*** Block opens ***
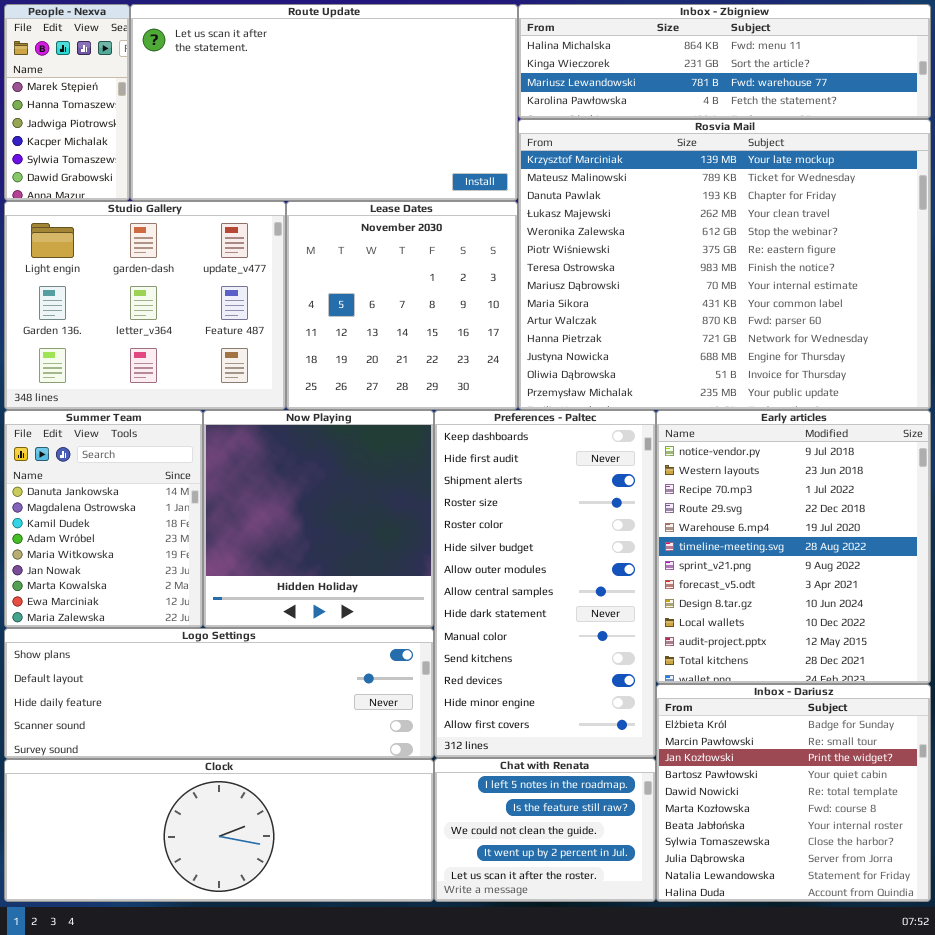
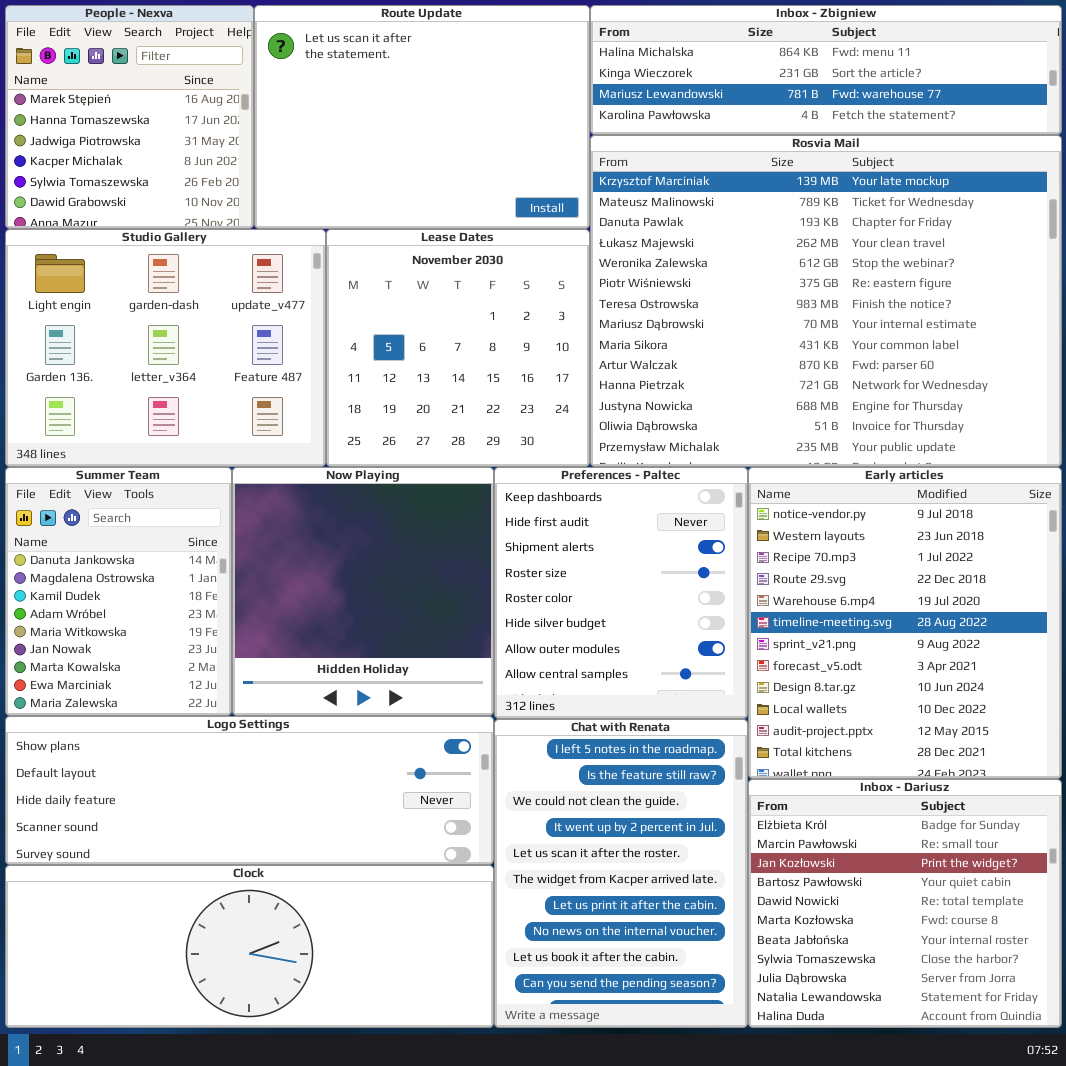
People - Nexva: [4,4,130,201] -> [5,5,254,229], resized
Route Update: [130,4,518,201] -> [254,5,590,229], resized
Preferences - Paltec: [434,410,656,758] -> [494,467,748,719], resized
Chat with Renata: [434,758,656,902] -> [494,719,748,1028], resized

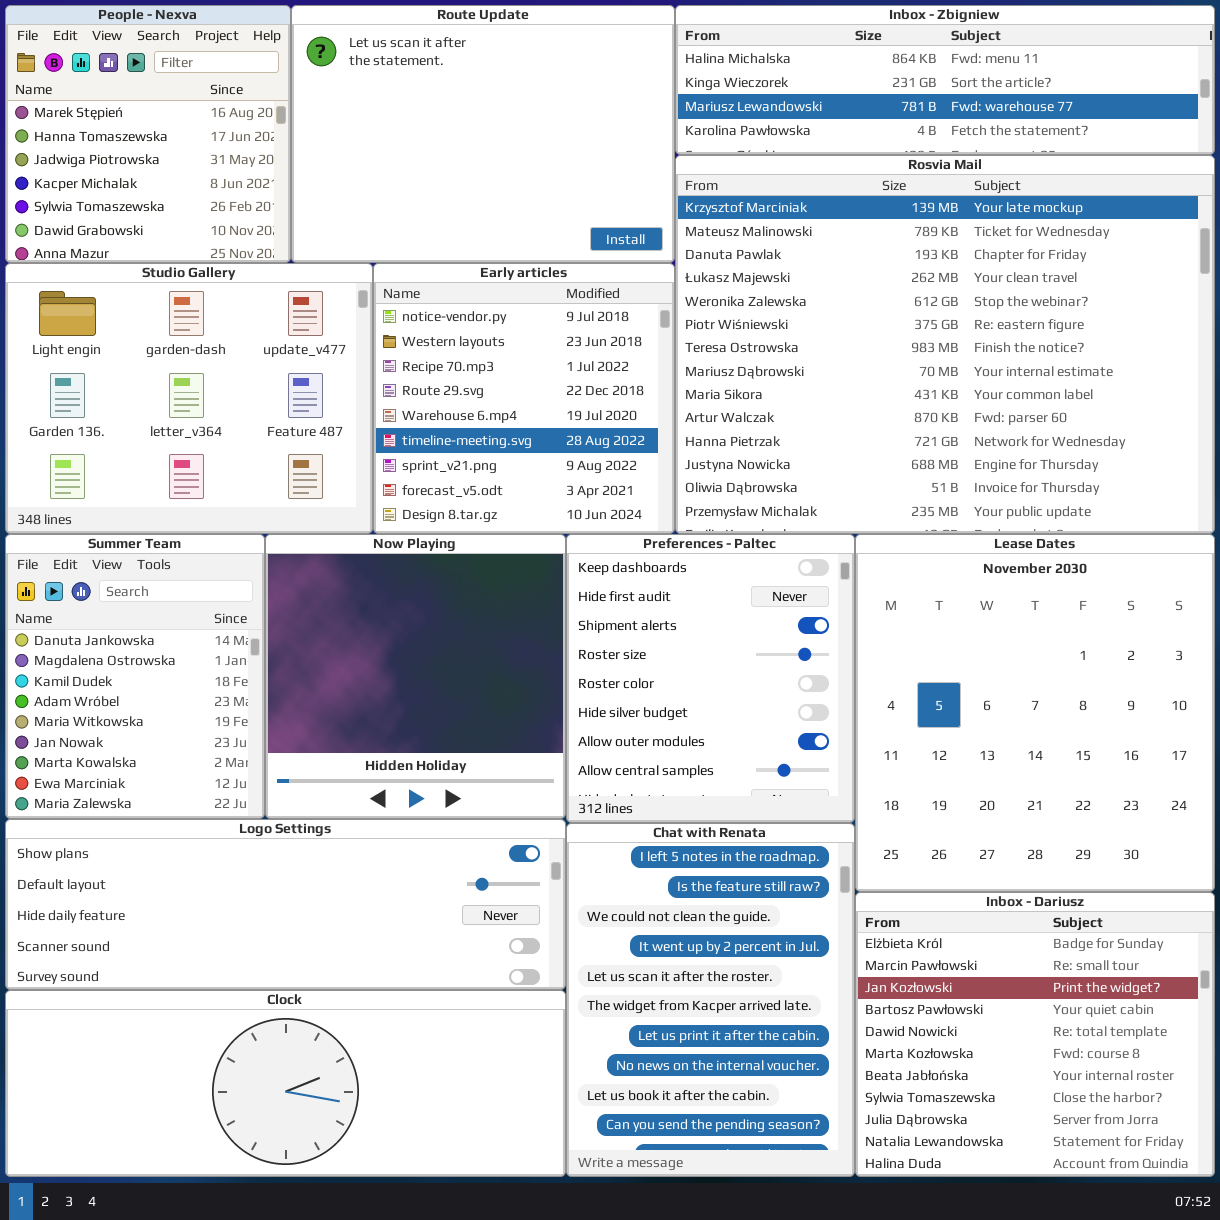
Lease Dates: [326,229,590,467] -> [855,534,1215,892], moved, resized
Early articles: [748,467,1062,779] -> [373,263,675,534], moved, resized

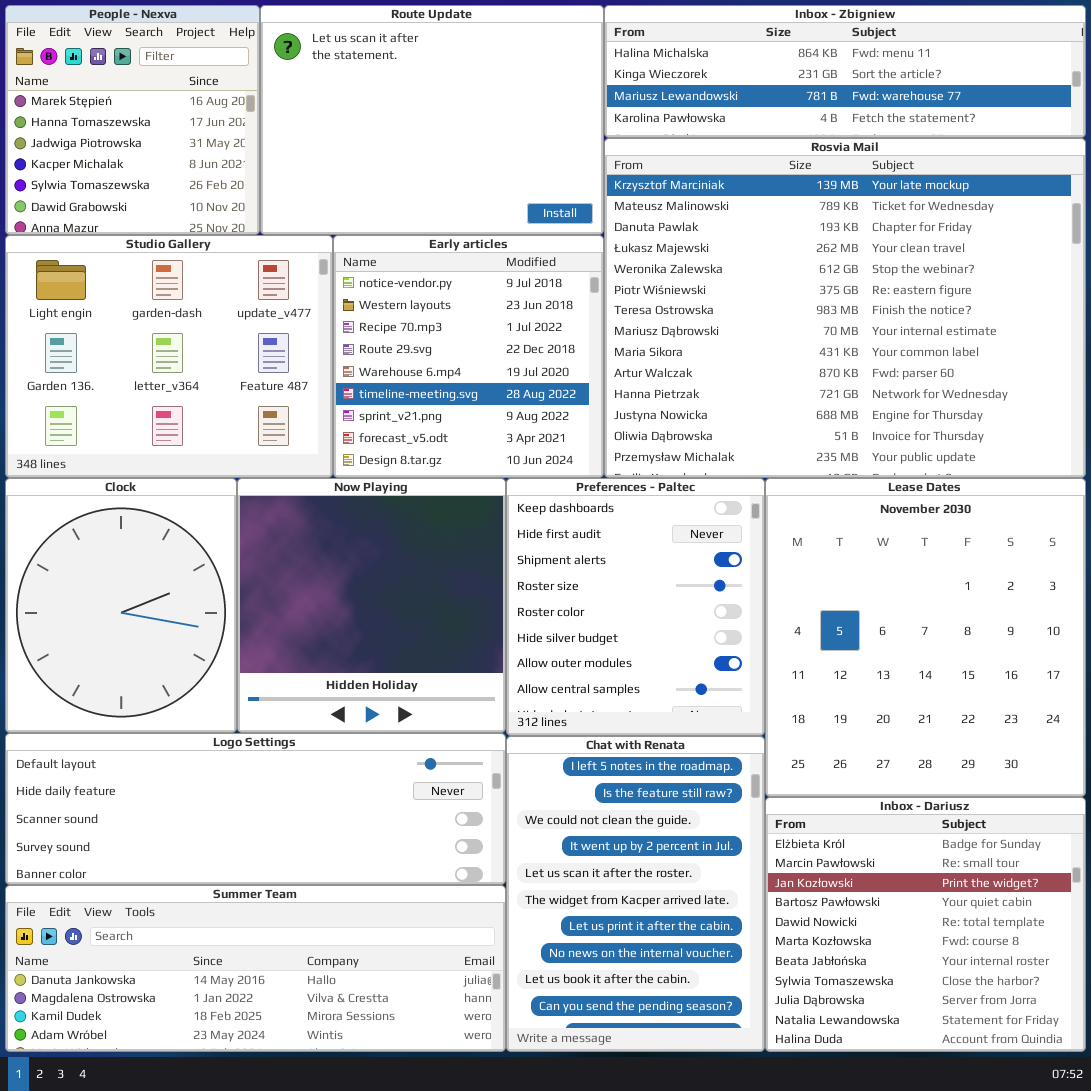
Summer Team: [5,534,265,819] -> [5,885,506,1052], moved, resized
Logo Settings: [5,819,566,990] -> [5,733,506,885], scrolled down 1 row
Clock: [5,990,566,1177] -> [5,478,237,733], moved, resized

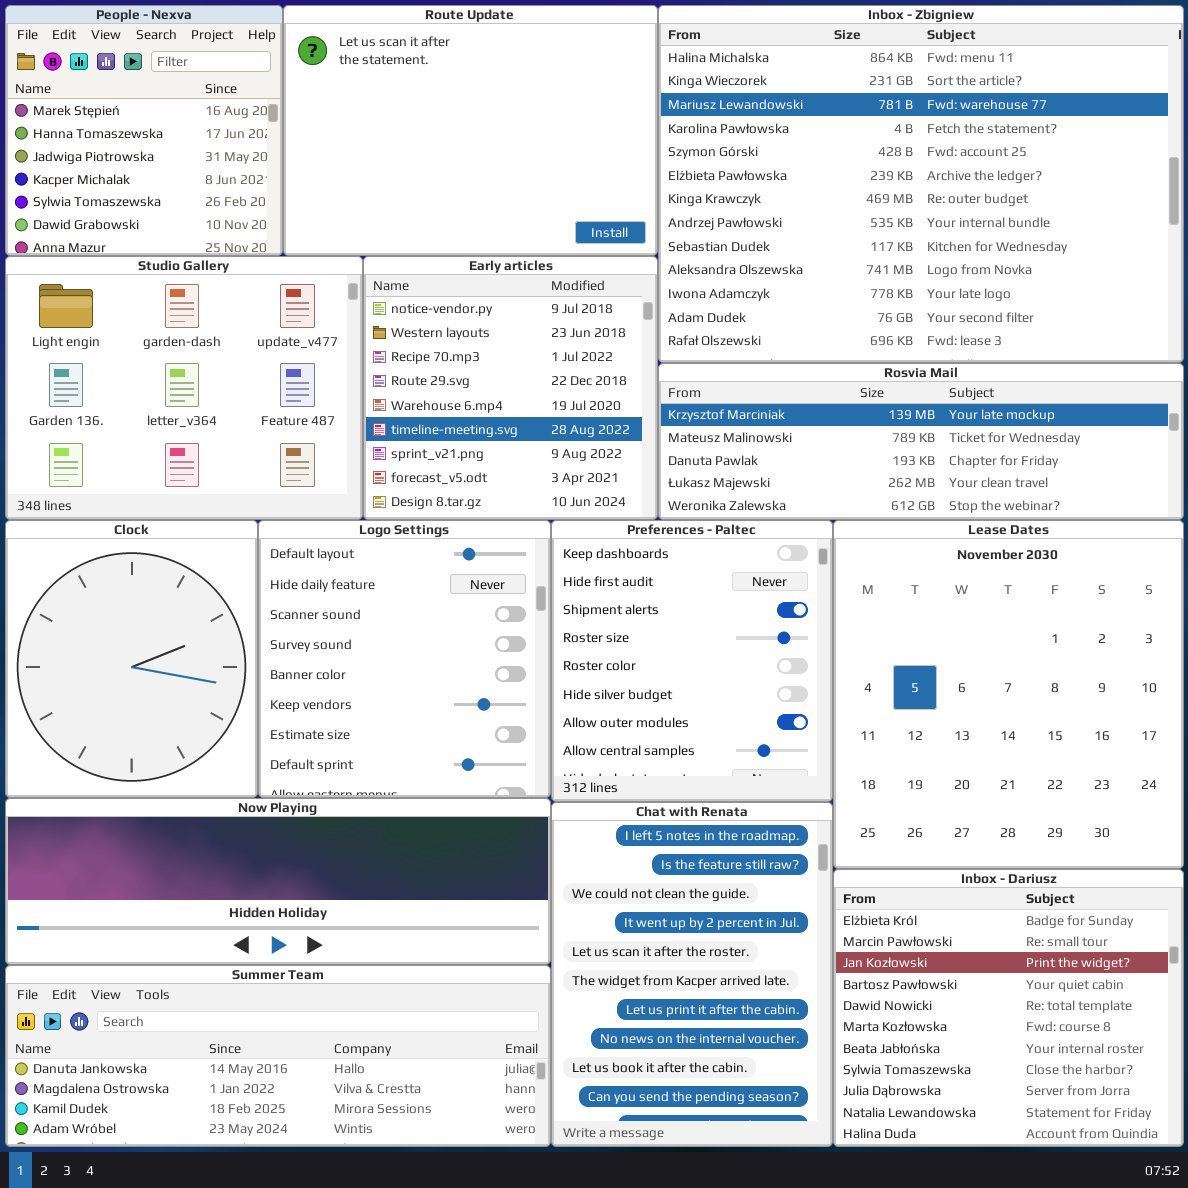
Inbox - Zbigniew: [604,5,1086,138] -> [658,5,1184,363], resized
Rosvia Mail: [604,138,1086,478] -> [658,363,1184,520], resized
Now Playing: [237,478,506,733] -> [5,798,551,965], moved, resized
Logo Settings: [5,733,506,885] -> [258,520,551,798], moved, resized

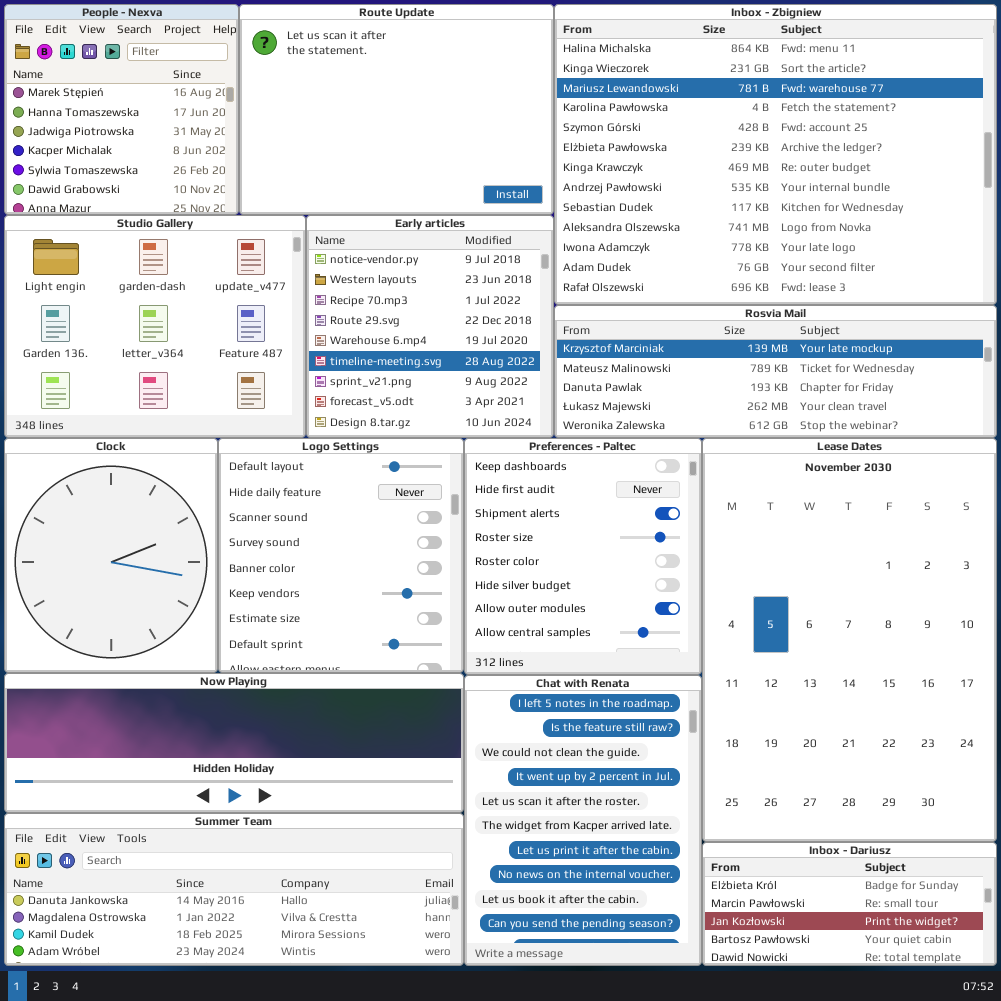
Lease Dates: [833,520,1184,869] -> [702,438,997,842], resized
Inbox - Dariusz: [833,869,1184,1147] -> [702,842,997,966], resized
*** Block closes ***
## Task objective
Retype each entry precisely. Skip images entirely.

## Solution
People - Nexva: [4,4,130,201] -> [5,5,254,229], resized
Route Update: [130,4,518,201] -> [254,5,590,229], resized
Preferences - Paltec: [434,410,656,758] -> [494,467,748,719], resized
Chat with Renata: [434,758,656,902] -> [494,719,748,1028], resized

Lease Dates: [326,229,590,467] -> [855,534,1215,892], moved, resized
Early articles: [748,467,1062,779] -> [373,263,675,534], moved, resized

Summer Team: [5,534,265,819] -> [5,885,506,1052], moved, resized
Logo Settings: [5,819,566,990] -> [5,733,506,885], scrolled down 1 row
Clock: [5,990,566,1177] -> [5,478,237,733], moved, resized

Inbox - Zbigniew: [604,5,1086,138] -> [658,5,1184,363], resized
Rosvia Mail: [604,138,1086,478] -> [658,363,1184,520], resized
Now Playing: [237,478,506,733] -> [5,798,551,965], moved, resized
Logo Settings: [5,733,506,885] -> [258,520,551,798], moved, resized

Lease Dates: [833,520,1184,869] -> [702,438,997,842], resized
Inbox - Dariusz: [833,869,1184,1147] -> [702,842,997,966], resized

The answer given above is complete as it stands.